Segment Start: Data provided

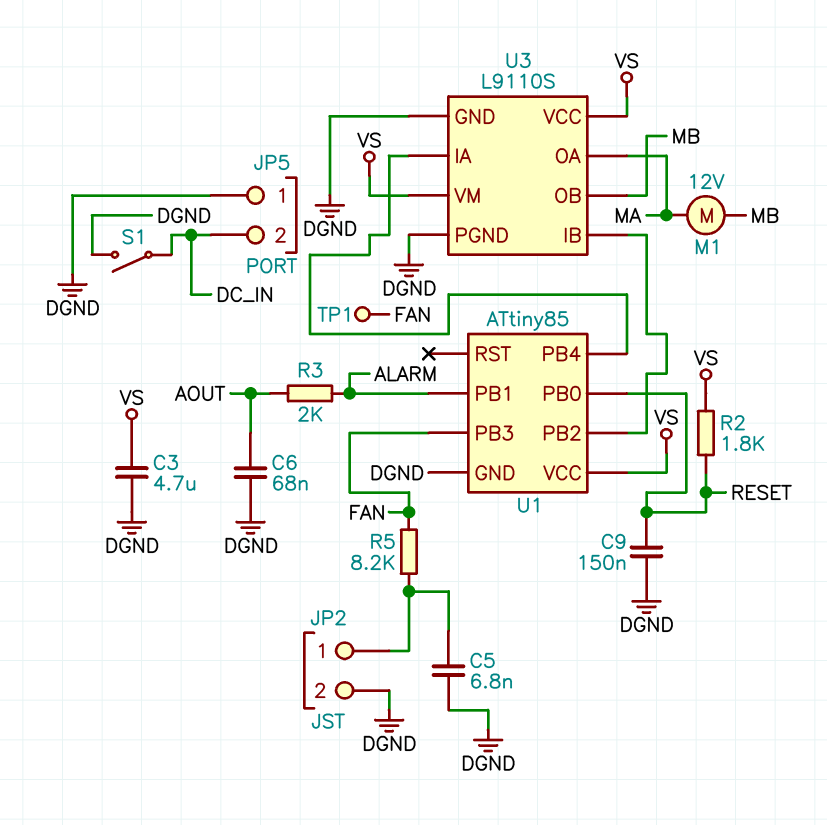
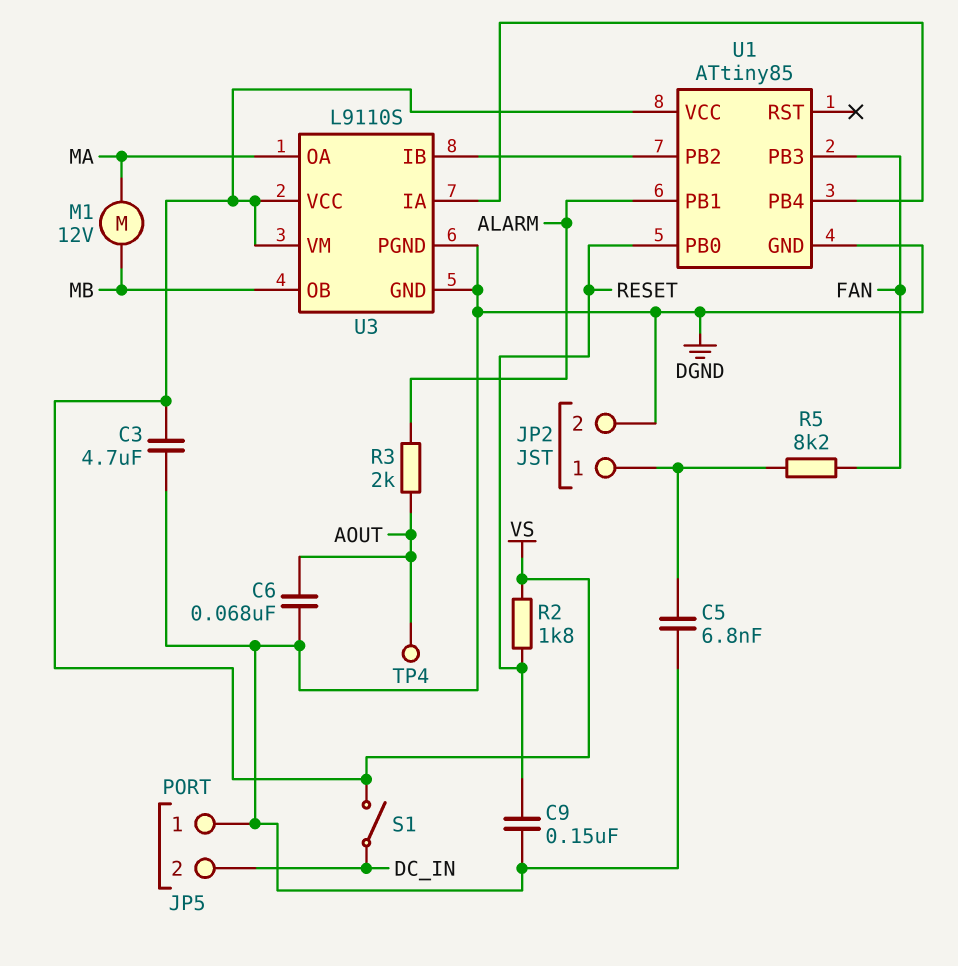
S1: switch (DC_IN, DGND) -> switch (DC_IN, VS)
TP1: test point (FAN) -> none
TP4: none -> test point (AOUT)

Segment End: Data provided
Segment Start: Data provided

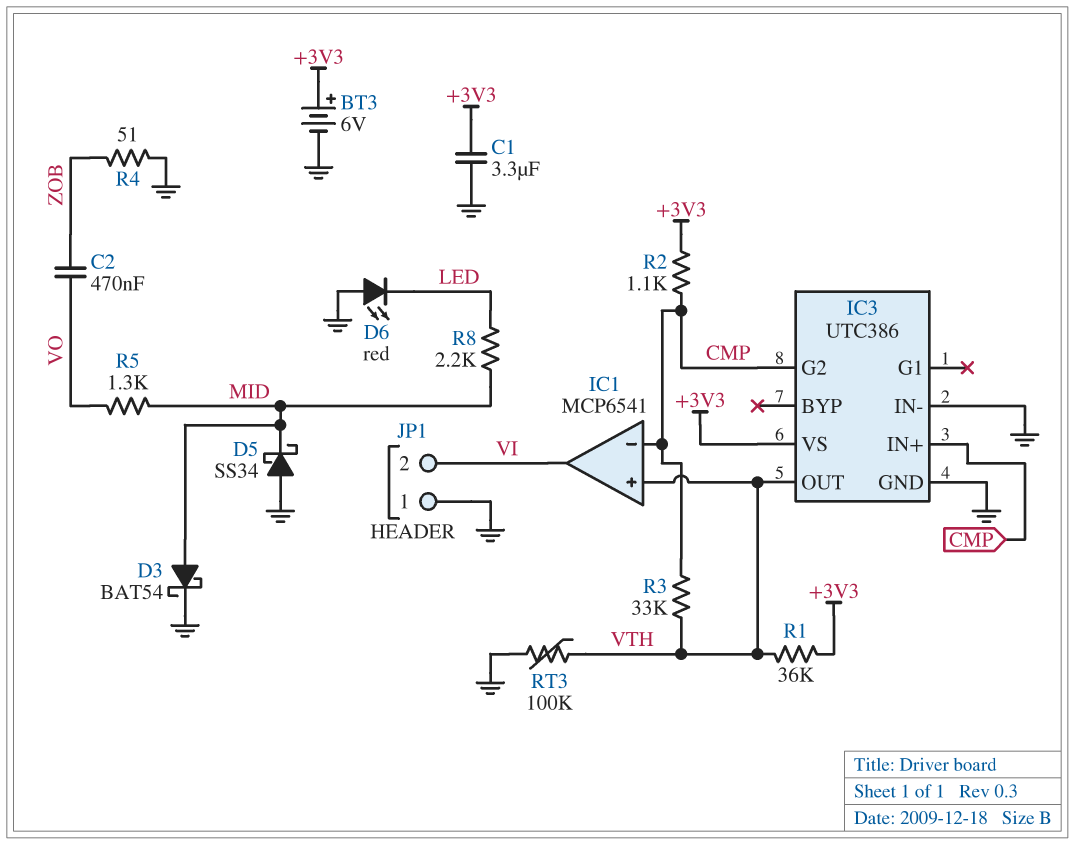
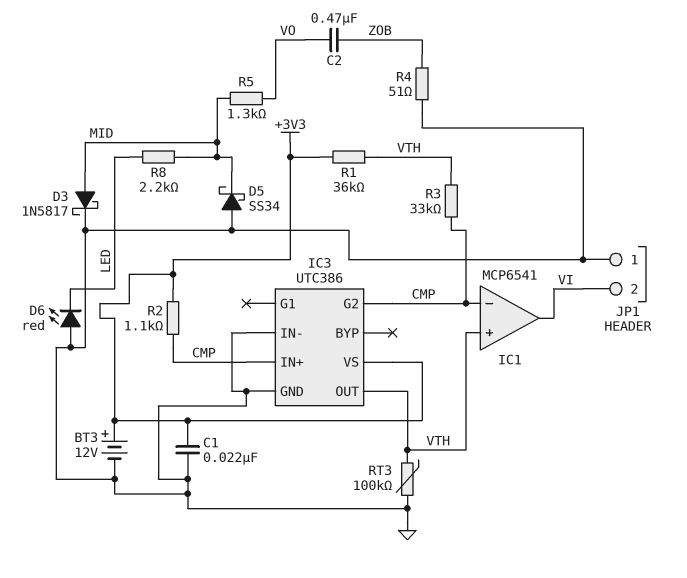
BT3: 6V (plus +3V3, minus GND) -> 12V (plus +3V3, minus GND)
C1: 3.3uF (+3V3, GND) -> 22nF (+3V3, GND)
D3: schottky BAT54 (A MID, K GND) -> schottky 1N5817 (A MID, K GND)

Segment End: Data provided
Segment Start: Data provided

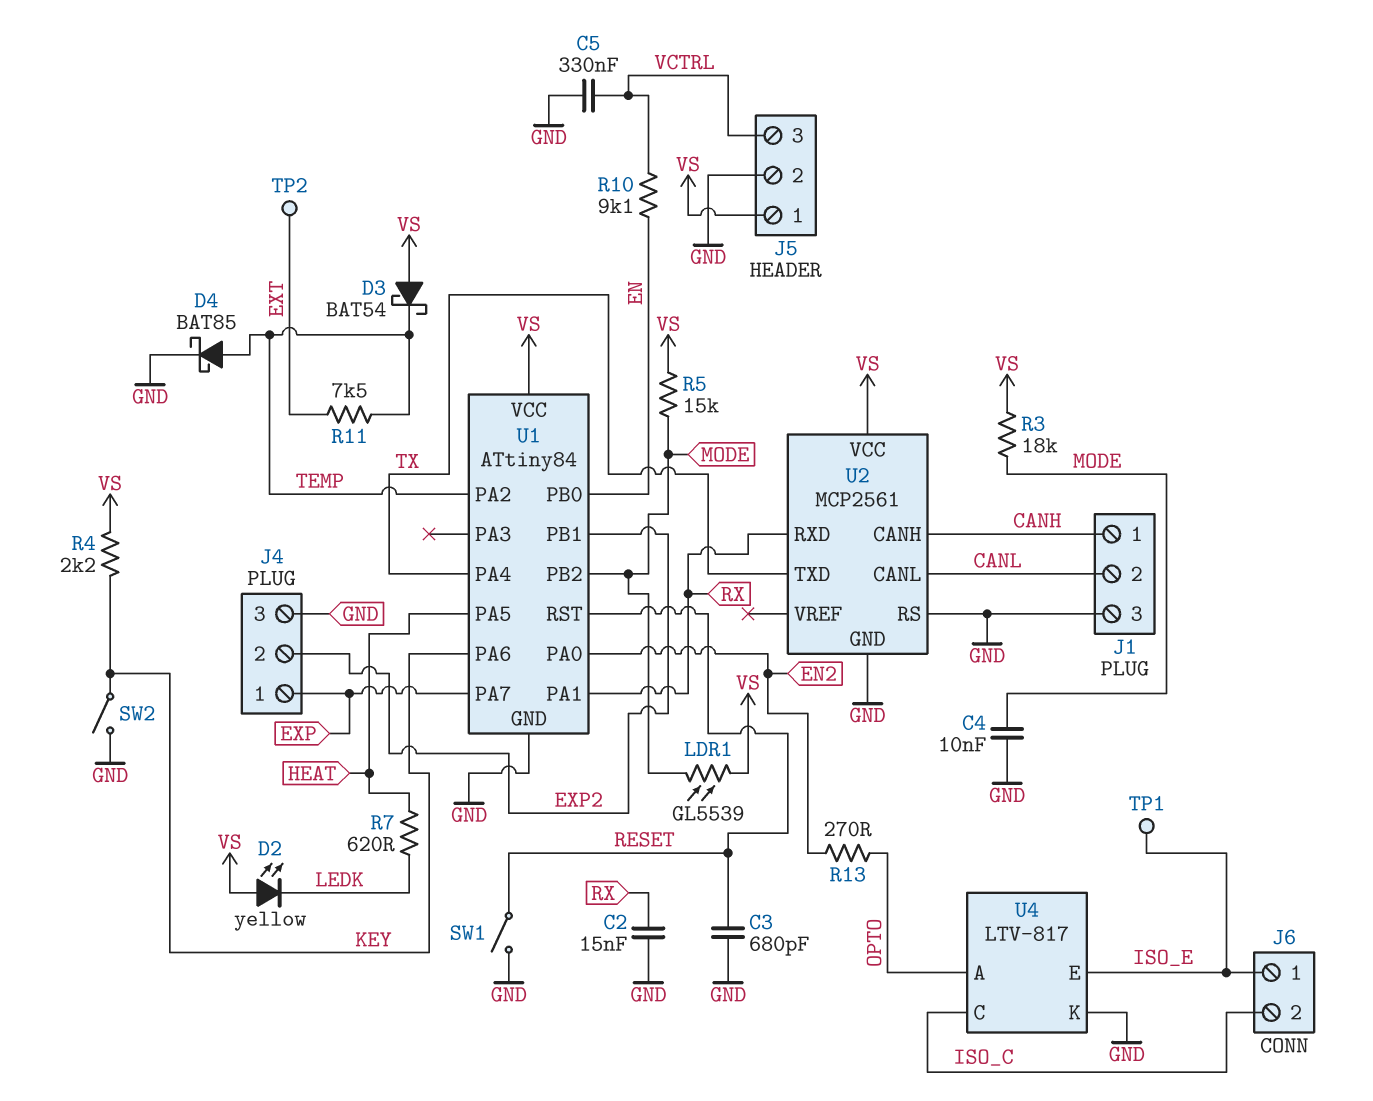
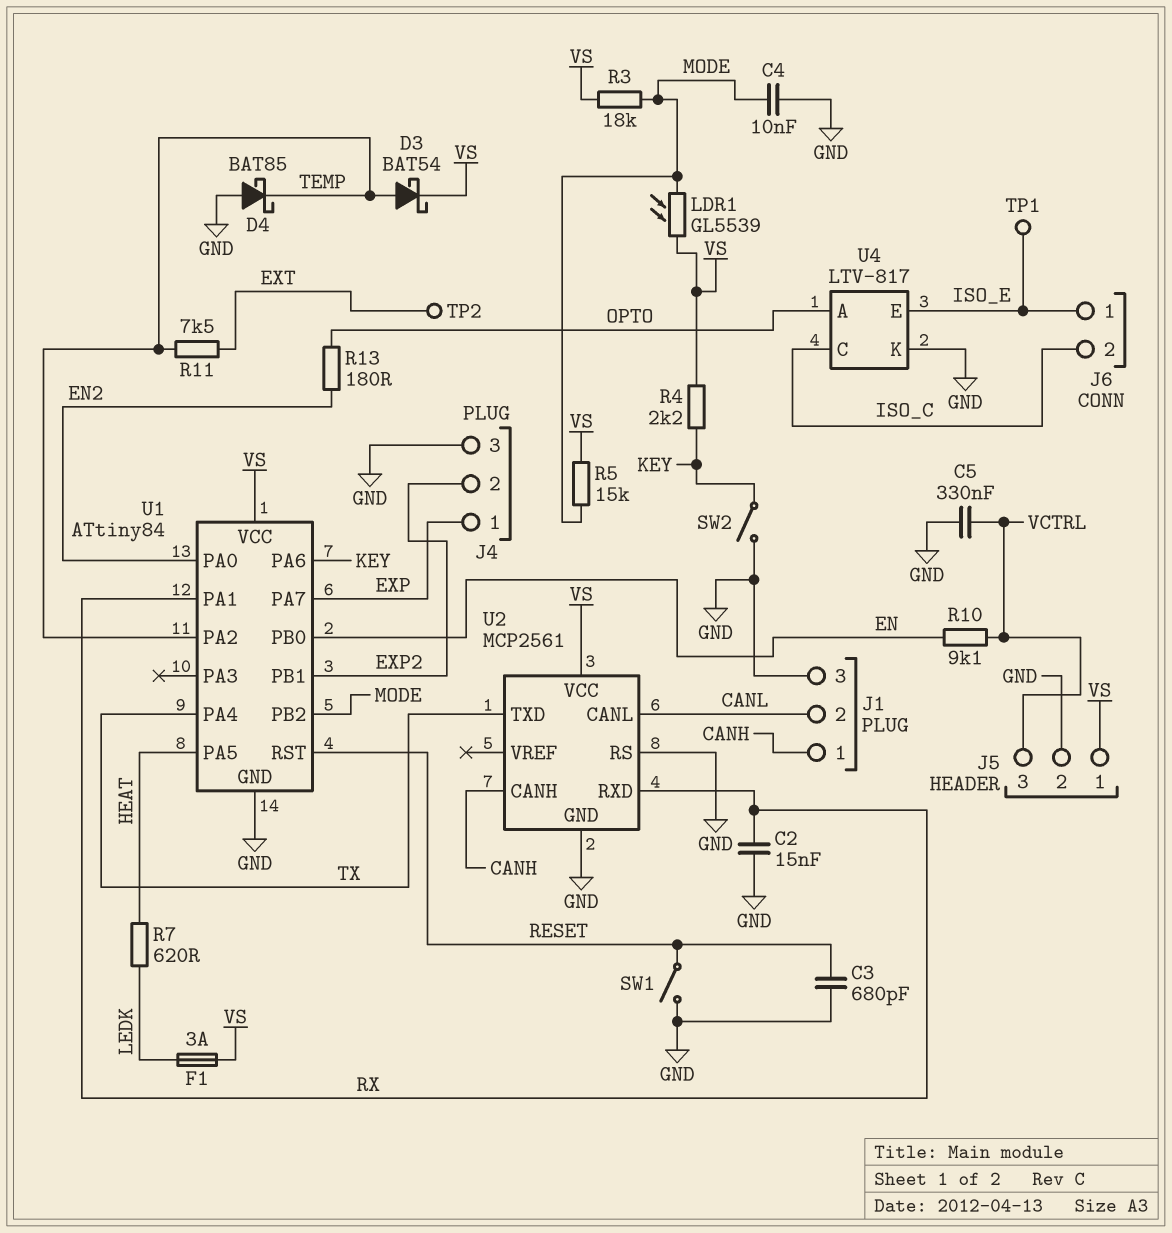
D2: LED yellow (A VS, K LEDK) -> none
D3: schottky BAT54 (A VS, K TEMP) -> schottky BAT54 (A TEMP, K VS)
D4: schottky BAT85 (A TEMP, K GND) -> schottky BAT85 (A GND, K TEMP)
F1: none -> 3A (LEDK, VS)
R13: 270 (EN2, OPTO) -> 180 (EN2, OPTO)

Segment End: Data provided

Brief
Retype, in the same exact form, the lines of the material above from the line holding "S1: switch (DC_IN, DGND)" through the line holding "TP4: none -> test point (AOUT)".

Your solution
S1: switch (DC_IN, DGND) -> switch (DC_IN, VS)
TP1: test point (FAN) -> none
TP4: none -> test point (AOUT)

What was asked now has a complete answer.